**EXERCISE DETAILS**
Start at the first line of the listing below. Write out each line exactly, stopping after the one that contains "R2: 24k (SIG17, SIG20) -> 47k (SIG17, SIG20)".
┌──
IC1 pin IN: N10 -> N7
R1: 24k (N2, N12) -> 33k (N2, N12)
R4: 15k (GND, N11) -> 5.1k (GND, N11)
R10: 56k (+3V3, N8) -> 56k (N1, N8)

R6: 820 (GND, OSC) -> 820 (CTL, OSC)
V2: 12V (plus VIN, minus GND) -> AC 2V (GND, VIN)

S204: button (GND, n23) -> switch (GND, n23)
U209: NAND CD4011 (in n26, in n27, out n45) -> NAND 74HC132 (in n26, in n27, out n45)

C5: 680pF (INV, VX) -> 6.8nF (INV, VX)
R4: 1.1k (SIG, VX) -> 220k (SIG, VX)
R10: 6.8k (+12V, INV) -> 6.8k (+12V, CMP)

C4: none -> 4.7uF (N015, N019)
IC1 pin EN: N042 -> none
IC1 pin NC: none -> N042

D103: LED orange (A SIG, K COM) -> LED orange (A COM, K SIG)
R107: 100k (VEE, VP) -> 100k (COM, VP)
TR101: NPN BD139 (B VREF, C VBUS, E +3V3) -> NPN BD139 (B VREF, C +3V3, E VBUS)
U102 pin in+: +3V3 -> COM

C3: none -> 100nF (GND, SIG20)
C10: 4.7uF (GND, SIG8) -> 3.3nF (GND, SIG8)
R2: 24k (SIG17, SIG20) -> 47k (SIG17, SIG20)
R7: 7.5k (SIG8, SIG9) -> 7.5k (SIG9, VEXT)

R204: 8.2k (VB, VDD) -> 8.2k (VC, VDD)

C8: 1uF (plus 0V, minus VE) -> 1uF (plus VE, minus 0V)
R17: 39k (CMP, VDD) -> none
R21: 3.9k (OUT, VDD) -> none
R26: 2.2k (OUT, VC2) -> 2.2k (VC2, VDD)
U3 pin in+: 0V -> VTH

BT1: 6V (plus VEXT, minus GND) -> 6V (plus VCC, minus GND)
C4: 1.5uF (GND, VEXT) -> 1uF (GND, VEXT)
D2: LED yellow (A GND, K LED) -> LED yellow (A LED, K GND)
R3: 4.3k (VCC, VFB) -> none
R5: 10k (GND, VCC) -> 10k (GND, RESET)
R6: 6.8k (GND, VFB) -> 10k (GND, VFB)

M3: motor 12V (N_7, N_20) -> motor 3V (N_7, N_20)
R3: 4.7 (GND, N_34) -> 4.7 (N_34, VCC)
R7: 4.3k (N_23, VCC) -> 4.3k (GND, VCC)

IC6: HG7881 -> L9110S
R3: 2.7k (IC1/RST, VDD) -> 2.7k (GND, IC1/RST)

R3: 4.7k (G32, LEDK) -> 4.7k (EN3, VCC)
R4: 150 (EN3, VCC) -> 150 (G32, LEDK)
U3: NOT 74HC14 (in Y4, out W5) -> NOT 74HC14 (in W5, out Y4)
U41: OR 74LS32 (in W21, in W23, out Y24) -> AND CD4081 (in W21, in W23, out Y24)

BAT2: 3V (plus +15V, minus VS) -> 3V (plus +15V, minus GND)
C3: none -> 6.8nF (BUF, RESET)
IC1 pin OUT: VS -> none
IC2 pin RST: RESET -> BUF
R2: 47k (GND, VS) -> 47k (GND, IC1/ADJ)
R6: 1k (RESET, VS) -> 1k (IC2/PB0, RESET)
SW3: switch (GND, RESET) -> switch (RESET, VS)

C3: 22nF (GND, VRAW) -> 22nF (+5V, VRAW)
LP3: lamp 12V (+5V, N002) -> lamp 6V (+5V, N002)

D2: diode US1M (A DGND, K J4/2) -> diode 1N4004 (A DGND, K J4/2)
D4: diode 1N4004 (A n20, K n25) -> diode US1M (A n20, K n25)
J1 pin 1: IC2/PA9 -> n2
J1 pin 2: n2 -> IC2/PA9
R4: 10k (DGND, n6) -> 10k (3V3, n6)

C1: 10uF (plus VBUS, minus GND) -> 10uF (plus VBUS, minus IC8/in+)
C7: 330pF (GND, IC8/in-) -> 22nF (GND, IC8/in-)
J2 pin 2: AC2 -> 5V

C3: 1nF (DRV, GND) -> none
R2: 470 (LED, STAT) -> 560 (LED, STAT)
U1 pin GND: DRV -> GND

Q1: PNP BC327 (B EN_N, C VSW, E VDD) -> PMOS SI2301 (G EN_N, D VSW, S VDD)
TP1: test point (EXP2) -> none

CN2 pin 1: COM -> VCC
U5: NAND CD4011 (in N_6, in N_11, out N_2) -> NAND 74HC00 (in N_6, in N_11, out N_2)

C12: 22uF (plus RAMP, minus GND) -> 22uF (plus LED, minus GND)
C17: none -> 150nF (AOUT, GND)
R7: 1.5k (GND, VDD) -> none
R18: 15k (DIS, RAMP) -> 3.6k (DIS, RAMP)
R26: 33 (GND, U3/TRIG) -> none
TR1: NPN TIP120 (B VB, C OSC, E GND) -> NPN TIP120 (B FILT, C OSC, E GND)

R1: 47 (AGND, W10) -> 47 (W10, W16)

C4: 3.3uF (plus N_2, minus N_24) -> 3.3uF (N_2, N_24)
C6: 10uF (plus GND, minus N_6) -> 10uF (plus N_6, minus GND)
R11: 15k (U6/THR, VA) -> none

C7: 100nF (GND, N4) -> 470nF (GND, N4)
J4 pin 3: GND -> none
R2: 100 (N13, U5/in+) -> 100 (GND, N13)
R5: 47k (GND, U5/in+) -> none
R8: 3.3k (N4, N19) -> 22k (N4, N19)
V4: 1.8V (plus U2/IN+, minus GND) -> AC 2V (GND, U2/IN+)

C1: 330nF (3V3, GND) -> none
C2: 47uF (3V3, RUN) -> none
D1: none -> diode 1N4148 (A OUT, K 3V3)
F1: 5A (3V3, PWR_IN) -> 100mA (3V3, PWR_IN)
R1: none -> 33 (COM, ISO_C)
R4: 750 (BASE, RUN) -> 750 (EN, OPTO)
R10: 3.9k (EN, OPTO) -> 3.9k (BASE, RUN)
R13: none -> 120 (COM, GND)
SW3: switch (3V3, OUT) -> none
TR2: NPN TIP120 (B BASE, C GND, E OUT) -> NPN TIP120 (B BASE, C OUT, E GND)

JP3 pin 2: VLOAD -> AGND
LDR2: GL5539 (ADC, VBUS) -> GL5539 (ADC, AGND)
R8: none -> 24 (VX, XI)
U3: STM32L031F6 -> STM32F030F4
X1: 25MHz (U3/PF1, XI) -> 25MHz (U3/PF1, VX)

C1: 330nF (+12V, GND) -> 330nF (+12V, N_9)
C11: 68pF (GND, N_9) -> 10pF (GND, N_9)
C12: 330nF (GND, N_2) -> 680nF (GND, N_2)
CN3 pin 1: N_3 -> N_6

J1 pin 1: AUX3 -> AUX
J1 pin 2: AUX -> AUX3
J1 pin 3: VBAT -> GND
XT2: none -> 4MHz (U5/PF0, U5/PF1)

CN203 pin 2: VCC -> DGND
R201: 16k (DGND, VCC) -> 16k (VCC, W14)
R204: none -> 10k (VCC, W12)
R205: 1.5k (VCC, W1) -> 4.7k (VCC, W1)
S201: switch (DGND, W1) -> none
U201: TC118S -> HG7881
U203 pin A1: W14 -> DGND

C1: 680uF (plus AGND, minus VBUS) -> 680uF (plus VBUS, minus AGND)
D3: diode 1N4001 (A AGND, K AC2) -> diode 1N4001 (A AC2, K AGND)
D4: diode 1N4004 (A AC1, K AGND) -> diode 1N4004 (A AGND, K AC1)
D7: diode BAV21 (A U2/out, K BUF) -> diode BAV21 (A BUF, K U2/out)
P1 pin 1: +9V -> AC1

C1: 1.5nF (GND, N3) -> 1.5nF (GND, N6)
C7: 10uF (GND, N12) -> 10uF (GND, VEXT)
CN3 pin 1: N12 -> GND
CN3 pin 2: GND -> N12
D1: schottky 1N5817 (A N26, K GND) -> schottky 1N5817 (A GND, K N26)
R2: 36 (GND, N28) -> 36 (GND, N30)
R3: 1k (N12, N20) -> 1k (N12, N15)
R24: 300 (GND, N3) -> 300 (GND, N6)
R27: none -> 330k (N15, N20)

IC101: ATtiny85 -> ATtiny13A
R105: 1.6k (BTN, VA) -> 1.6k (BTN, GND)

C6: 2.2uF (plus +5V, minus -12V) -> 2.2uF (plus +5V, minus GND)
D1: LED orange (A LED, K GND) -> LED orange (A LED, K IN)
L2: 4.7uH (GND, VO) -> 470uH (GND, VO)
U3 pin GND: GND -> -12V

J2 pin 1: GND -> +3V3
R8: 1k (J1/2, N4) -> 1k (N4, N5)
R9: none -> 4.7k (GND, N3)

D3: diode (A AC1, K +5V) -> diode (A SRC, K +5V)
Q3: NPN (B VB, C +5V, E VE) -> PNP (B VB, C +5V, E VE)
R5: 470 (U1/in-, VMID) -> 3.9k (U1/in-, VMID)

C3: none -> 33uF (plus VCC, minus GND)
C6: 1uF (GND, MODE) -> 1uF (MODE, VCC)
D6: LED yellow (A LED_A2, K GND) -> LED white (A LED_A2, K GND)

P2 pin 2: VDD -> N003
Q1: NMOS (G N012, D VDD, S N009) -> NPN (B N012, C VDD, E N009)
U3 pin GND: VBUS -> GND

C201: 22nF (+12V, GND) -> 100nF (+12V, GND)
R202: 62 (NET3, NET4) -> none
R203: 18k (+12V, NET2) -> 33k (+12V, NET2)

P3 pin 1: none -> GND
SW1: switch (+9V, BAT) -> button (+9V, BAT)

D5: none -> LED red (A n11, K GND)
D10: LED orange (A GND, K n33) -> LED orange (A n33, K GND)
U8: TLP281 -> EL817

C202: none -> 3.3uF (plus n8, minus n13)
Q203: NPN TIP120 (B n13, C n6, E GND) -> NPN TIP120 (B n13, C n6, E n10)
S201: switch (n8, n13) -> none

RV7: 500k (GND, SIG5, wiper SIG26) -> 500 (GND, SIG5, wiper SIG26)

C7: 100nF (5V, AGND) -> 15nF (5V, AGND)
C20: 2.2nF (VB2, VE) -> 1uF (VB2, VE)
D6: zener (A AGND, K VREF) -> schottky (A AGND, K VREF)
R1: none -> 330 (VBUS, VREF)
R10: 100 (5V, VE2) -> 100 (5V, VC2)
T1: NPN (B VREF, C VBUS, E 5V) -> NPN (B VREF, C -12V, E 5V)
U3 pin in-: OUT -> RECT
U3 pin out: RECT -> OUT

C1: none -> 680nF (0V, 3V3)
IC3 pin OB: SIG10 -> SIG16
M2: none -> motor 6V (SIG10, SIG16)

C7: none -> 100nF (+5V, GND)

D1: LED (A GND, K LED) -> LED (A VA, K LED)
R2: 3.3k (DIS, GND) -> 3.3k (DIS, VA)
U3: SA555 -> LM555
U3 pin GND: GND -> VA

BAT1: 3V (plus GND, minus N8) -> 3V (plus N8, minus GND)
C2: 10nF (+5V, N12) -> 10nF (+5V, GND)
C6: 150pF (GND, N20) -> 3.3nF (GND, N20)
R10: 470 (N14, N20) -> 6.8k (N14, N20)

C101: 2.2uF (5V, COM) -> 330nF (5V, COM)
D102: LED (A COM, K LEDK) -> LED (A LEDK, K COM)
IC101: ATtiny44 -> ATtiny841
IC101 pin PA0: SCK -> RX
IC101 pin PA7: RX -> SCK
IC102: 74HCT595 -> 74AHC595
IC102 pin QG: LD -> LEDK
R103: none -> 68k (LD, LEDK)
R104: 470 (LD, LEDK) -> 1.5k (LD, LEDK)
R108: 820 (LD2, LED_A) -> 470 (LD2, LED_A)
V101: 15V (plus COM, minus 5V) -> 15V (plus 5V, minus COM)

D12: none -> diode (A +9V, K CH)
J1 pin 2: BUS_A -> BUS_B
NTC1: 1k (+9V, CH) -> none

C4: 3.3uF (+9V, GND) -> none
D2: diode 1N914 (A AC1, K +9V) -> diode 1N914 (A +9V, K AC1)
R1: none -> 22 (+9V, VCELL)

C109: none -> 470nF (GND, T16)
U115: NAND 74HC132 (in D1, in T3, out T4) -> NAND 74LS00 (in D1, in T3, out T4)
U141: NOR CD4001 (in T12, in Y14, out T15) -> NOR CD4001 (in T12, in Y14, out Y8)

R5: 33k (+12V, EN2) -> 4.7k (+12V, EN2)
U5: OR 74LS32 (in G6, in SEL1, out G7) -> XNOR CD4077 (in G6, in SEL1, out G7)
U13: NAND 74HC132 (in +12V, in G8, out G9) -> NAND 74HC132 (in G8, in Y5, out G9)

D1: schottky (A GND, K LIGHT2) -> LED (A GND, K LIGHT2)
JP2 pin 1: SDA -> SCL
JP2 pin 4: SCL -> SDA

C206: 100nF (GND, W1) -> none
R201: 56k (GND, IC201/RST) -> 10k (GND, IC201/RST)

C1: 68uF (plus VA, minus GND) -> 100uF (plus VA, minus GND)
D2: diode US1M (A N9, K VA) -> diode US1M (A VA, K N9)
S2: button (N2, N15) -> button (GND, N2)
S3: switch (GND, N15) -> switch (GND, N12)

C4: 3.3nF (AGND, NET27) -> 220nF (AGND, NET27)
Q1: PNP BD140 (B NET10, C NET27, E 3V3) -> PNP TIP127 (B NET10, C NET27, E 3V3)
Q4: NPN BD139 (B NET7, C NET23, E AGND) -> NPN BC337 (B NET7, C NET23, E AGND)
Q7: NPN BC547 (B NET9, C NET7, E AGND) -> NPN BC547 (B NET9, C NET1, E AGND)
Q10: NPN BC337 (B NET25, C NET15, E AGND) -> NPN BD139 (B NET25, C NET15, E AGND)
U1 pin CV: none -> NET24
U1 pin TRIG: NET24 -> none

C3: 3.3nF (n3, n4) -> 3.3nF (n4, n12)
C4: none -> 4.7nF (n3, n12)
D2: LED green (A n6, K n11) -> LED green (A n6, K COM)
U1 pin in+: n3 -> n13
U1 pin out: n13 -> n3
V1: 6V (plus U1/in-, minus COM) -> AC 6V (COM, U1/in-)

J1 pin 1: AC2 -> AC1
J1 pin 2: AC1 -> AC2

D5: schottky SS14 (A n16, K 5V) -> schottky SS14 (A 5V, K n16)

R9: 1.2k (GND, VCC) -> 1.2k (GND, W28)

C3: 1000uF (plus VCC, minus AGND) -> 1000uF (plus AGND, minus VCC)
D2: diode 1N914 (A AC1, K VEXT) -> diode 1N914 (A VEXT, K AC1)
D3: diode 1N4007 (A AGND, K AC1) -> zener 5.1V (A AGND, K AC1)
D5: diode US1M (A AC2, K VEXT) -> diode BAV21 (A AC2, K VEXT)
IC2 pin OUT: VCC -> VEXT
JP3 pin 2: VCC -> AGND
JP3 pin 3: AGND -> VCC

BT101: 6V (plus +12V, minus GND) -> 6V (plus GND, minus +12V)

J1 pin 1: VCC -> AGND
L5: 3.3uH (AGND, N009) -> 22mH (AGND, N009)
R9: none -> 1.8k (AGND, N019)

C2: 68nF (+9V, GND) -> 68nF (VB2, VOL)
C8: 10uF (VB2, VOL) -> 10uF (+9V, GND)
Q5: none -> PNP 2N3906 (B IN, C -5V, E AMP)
└──
**FINISHED EXERCISE**
IC1 pin IN: N10 -> N7
R1: 24k (N2, N12) -> 33k (N2, N12)
R4: 15k (GND, N11) -> 5.1k (GND, N11)
R10: 56k (+3V3, N8) -> 56k (N1, N8)

R6: 820 (GND, OSC) -> 820 (CTL, OSC)
V2: 12V (plus VIN, minus GND) -> AC 2V (GND, VIN)

S204: button (GND, n23) -> switch (GND, n23)
U209: NAND CD4011 (in n26, in n27, out n45) -> NAND 74HC132 (in n26, in n27, out n45)

C5: 680pF (INV, VX) -> 6.8nF (INV, VX)
R4: 1.1k (SIG, VX) -> 220k (SIG, VX)
R10: 6.8k (+12V, INV) -> 6.8k (+12V, CMP)

C4: none -> 4.7uF (N015, N019)
IC1 pin EN: N042 -> none
IC1 pin NC: none -> N042

D103: LED orange (A SIG, K COM) -> LED orange (A COM, K SIG)
R107: 100k (VEE, VP) -> 100k (COM, VP)
TR101: NPN BD139 (B VREF, C VBUS, E +3V3) -> NPN BD139 (B VREF, C +3V3, E VBUS)
U102 pin in+: +3V3 -> COM

C3: none -> 100nF (GND, SIG20)
C10: 4.7uF (GND, SIG8) -> 3.3nF (GND, SIG8)
R2: 24k (SIG17, SIG20) -> 47k (SIG17, SIG20)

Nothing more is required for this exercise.